Records excerpted from a collection
- Opening Delimiter -
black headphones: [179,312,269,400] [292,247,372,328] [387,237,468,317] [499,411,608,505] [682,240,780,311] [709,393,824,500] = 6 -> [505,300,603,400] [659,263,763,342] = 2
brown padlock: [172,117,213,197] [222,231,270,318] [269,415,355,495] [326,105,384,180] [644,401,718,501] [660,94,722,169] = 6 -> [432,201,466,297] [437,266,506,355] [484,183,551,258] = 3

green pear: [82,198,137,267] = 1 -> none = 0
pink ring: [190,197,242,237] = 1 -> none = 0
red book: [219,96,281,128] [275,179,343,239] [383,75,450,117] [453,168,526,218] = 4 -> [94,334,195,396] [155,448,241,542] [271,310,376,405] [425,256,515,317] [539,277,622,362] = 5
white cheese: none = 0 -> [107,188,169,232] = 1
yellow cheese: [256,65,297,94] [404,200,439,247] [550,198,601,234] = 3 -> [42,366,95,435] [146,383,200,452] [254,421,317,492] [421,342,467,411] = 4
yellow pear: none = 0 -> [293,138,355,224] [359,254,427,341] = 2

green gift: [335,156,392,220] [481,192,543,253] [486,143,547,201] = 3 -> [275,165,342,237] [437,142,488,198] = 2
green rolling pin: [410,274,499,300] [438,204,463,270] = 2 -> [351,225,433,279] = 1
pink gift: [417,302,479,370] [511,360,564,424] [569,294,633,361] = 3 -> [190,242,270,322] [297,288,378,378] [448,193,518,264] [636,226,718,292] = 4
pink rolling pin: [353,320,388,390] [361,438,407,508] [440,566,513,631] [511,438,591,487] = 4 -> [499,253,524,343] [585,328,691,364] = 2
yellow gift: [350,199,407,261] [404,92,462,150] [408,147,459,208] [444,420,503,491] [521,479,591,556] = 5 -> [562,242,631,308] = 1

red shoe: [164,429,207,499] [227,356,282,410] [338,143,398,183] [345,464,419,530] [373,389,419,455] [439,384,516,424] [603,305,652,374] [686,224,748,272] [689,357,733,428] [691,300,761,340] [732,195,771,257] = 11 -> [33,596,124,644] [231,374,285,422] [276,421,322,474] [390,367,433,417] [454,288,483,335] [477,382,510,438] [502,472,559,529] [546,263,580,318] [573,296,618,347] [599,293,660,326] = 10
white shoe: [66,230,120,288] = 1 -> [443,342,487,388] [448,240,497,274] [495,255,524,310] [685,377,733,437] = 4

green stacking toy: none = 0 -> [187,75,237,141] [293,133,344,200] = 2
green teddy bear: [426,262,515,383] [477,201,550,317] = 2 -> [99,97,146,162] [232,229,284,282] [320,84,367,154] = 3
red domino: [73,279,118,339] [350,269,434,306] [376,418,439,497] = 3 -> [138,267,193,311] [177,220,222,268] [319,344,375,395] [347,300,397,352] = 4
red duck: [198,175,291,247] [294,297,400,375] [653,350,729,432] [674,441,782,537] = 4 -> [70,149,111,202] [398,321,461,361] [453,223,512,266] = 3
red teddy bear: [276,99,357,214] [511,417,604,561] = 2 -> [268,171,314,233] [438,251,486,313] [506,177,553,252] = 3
- Closing Delimiter -
_How to complete this task_
Restate every entry above exactly as it stands.

_Expected output_
black headphones: [179,312,269,400] [292,247,372,328] [387,237,468,317] [499,411,608,505] [682,240,780,311] [709,393,824,500] = 6 -> [505,300,603,400] [659,263,763,342] = 2
brown padlock: [172,117,213,197] [222,231,270,318] [269,415,355,495] [326,105,384,180] [644,401,718,501] [660,94,722,169] = 6 -> [432,201,466,297] [437,266,506,355] [484,183,551,258] = 3

green pear: [82,198,137,267] = 1 -> none = 0
pink ring: [190,197,242,237] = 1 -> none = 0
red book: [219,96,281,128] [275,179,343,239] [383,75,450,117] [453,168,526,218] = 4 -> [94,334,195,396] [155,448,241,542] [271,310,376,405] [425,256,515,317] [539,277,622,362] = 5
white cheese: none = 0 -> [107,188,169,232] = 1
yellow cheese: [256,65,297,94] [404,200,439,247] [550,198,601,234] = 3 -> [42,366,95,435] [146,383,200,452] [254,421,317,492] [421,342,467,411] = 4
yellow pear: none = 0 -> [293,138,355,224] [359,254,427,341] = 2

green gift: [335,156,392,220] [481,192,543,253] [486,143,547,201] = 3 -> [275,165,342,237] [437,142,488,198] = 2
green rolling pin: [410,274,499,300] [438,204,463,270] = 2 -> [351,225,433,279] = 1
pink gift: [417,302,479,370] [511,360,564,424] [569,294,633,361] = 3 -> [190,242,270,322] [297,288,378,378] [448,193,518,264] [636,226,718,292] = 4
pink rolling pin: [353,320,388,390] [361,438,407,508] [440,566,513,631] [511,438,591,487] = 4 -> [499,253,524,343] [585,328,691,364] = 2
yellow gift: [350,199,407,261] [404,92,462,150] [408,147,459,208] [444,420,503,491] [521,479,591,556] = 5 -> [562,242,631,308] = 1

red shoe: [164,429,207,499] [227,356,282,410] [338,143,398,183] [345,464,419,530] [373,389,419,455] [439,384,516,424] [603,305,652,374] [686,224,748,272] [689,357,733,428] [691,300,761,340] [732,195,771,257] = 11 -> [33,596,124,644] [231,374,285,422] [276,421,322,474] [390,367,433,417] [454,288,483,335] [477,382,510,438] [502,472,559,529] [546,263,580,318] [573,296,618,347] [599,293,660,326] = 10
white shoe: [66,230,120,288] = 1 -> [443,342,487,388] [448,240,497,274] [495,255,524,310] [685,377,733,437] = 4

green stacking toy: none = 0 -> [187,75,237,141] [293,133,344,200] = 2
green teddy bear: [426,262,515,383] [477,201,550,317] = 2 -> [99,97,146,162] [232,229,284,282] [320,84,367,154] = 3
red domino: [73,279,118,339] [350,269,434,306] [376,418,439,497] = 3 -> [138,267,193,311] [177,220,222,268] [319,344,375,395] [347,300,397,352] = 4
red duck: [198,175,291,247] [294,297,400,375] [653,350,729,432] [674,441,782,537] = 4 -> [70,149,111,202] [398,321,461,361] [453,223,512,266] = 3
red teddy bear: [276,99,357,214] [511,417,604,561] = 2 -> [268,171,314,233] [438,251,486,313] [506,177,553,252] = 3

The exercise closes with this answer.